Update the lines below, changing every "PlayStation 5" to "PS5" and leaving everything else the same.

-----

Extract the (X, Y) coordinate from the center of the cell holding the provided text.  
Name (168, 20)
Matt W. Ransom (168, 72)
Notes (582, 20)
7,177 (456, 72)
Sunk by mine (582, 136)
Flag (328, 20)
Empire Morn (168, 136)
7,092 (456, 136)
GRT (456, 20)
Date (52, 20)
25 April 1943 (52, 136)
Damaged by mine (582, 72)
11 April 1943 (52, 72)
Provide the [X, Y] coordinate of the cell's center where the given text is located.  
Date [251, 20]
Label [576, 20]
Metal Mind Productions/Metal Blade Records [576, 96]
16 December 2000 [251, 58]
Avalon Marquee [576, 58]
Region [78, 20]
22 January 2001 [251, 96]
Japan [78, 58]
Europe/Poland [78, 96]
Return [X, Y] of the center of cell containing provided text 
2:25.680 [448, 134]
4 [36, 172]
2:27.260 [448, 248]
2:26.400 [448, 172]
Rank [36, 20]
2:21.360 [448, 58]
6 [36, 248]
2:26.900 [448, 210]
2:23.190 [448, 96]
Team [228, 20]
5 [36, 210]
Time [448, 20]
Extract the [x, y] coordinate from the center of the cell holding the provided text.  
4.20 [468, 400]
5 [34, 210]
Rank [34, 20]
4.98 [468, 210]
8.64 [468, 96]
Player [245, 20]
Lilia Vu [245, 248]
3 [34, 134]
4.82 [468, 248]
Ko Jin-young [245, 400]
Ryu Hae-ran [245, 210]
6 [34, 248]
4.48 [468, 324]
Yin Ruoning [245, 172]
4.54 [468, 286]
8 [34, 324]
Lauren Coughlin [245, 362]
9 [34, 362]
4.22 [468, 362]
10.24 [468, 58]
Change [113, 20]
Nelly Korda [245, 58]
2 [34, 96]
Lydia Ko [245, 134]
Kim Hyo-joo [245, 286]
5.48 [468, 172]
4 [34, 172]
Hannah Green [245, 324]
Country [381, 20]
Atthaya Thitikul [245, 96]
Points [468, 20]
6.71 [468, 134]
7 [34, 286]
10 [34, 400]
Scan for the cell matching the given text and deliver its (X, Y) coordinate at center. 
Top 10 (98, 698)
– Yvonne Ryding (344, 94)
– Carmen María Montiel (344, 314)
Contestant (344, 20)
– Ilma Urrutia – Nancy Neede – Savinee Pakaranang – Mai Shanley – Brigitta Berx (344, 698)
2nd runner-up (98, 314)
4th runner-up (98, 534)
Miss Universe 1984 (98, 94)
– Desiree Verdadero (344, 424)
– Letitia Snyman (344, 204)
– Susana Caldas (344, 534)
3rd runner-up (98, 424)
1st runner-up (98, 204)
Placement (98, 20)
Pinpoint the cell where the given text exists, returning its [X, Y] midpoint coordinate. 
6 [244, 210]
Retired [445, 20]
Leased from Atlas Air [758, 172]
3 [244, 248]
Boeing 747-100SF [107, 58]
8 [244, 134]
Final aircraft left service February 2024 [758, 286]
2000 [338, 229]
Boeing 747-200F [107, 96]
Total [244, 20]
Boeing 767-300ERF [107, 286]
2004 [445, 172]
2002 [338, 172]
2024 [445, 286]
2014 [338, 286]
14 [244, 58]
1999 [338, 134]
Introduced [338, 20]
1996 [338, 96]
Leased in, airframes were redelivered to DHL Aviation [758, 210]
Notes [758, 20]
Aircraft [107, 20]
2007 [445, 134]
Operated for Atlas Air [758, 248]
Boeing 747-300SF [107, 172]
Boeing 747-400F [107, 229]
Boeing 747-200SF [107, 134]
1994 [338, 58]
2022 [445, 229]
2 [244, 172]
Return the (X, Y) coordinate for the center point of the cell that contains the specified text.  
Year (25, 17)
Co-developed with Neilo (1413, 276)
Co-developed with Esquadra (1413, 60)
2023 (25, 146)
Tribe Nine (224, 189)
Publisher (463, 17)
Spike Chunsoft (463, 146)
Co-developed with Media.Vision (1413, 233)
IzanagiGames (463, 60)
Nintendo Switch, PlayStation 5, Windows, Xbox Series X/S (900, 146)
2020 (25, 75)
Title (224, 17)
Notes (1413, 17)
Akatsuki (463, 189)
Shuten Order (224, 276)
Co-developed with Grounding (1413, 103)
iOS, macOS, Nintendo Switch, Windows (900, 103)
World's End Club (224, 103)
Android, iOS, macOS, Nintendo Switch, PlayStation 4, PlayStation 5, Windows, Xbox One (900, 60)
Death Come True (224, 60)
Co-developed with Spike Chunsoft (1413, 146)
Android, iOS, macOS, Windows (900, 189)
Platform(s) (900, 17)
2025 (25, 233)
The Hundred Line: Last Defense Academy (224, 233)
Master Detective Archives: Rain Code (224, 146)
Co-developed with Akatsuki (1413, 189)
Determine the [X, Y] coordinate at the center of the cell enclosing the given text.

-----

PROBLEM SOLUTION →
Extract the (X, Y) coordinate from the center of the cell holding the provided text.  
Name (168, 20)
Matt W. Ransom (168, 72)
Notes (582, 20)
7,177 (456, 72)
Sunk by mine (582, 136)
Flag (328, 20)
Empire Morn (168, 136)
7,092 (456, 136)
GRT (456, 20)
Date (52, 20)
25 April 1943 (52, 136)
Damaged by mine (582, 72)
11 April 1943 (52, 72)
Provide the [X, Y] coordinate of the cell's center where the given text is located.  
Date [251, 20]
Label [576, 20]
Metal Mind Productions/Metal Blade Records [576, 96]
16 December 2000 [251, 58]
Avalon Marquee [576, 58]
Region [78, 20]
22 January 2001 [251, 96]
Japan [78, 58]
Europe/Poland [78, 96]
Return [X, Y] of the center of cell containing provided text 
2:25.680 [448, 134]
4 [36, 172]
2:27.260 [448, 248]
2:26.400 [448, 172]
Rank [36, 20]
2:21.360 [448, 58]
6 [36, 248]
2:26.900 [448, 210]
2:23.190 [448, 96]
Team [228, 20]
5 [36, 210]
Time [448, 20]
Extract the [x, y] coordinate from the center of the cell holding the provided text.  
4.20 [468, 400]
5 [34, 210]
Rank [34, 20]
4.98 [468, 210]
8.64 [468, 96]
Player [245, 20]
Lilia Vu [245, 248]
3 [34, 134]
4.82 [468, 248]
Ko Jin-young [245, 400]
Ryu Hae-ran [245, 210]
6 [34, 248]
4.48 [468, 324]
Yin Ruoning [245, 172]
4.54 [468, 286]
8 [34, 324]
Lauren Coughlin [245, 362]
9 [34, 362]
4.22 [468, 362]
10.24 [468, 58]
Change [113, 20]
Nelly Korda [245, 58]
2 [34, 96]
Lydia Ko [245, 134]
Kim Hyo-joo [245, 286]
5.48 [468, 172]
4 [34, 172]
Hannah Green [245, 324]
Country [381, 20]
Atthaya Thitikul [245, 96]
Points [468, 20]
6.71 [468, 134]
7 [34, 286]
10 [34, 400]
Scan for the cell matching the given text and deliver its (X, Y) coordinate at center. 
Top 10 (98, 698)
– Yvonne Ryding (344, 94)
– Carmen María Montiel (344, 314)
Contestant (344, 20)
– Ilma Urrutia – Nancy Neede – Savinee Pakaranang – Mai Shanley – Brigitta Berx (344, 698)
2nd runner-up (98, 314)
4th runner-up (98, 534)
Miss Universe 1984 (98, 94)
– Desiree Verdadero (344, 424)
– Letitia Snyman (344, 204)
– Susana Caldas (344, 534)
3rd runner-up (98, 424)
1st runner-up (98, 204)
Placement (98, 20)
Pinpoint the cell where the given text exists, returning its [X, Y] midpoint coordinate. 
6 [244, 210]
Retired [445, 20]
Leased from Atlas Air [758, 172]
3 [244, 248]
Boeing 747-100SF [107, 58]
8 [244, 134]
Final aircraft left service February 2024 [758, 286]
2000 [338, 229]
Boeing 747-200F [107, 96]
Total [244, 20]
Boeing 767-300ERF [107, 286]
2004 [445, 172]
2002 [338, 172]
2024 [445, 286]
2014 [338, 286]
14 [244, 58]
1999 [338, 134]
Introduced [338, 20]
1996 [338, 96]
Leased in, airframes were redelivered to DHL Aviation [758, 210]
Notes [758, 20]
Aircraft [107, 20]
2007 [445, 134]
Operated for Atlas Air [758, 248]
Boeing 747-300SF [107, 172]
Boeing 747-400F [107, 229]
Boeing 747-200SF [107, 134]
1994 [338, 58]
2022 [445, 229]
2 [244, 172]
Return the (X, Y) coordinate for the center point of the cell that contains the specified text.  
Year (25, 17)
Co-developed with Neilo (1413, 276)
Co-developed with Esquadra (1413, 60)
2023 (25, 146)
Tribe Nine (224, 189)
Publisher (463, 17)
Spike Chunsoft (463, 146)
Co-developed with Media.Vision (1413, 233)
IzanagiGames (463, 60)
Nintendo Switch, PS5, Windows, Xbox Series X/S (900, 146)
2020 (25, 75)
Title (224, 17)
Notes (1413, 17)
Akatsuki (463, 189)
Shuten Order (224, 276)
Co-developed with Grounding (1413, 103)
iOS, macOS, Nintendo Switch, Windows (900, 103)
World's End Club (224, 103)
Android, iOS, macOS, Nintendo Switch, PlayStation 4, PS5, Windows, Xbox One (900, 60)
Death Come True (224, 60)
Co-developed with Spike Chunsoft (1413, 146)
Android, iOS, macOS, Windows (900, 189)
Platform(s) (900, 17)
2025 (25, 233)
The Hundred Line: Last Defense Academy (224, 233)
Master Detective Archives: Rain Code (224, 146)
Co-developed with Akatsuki (1413, 189)
Determine the [X, Y] coordinate at the center of the cell enclosing the given text.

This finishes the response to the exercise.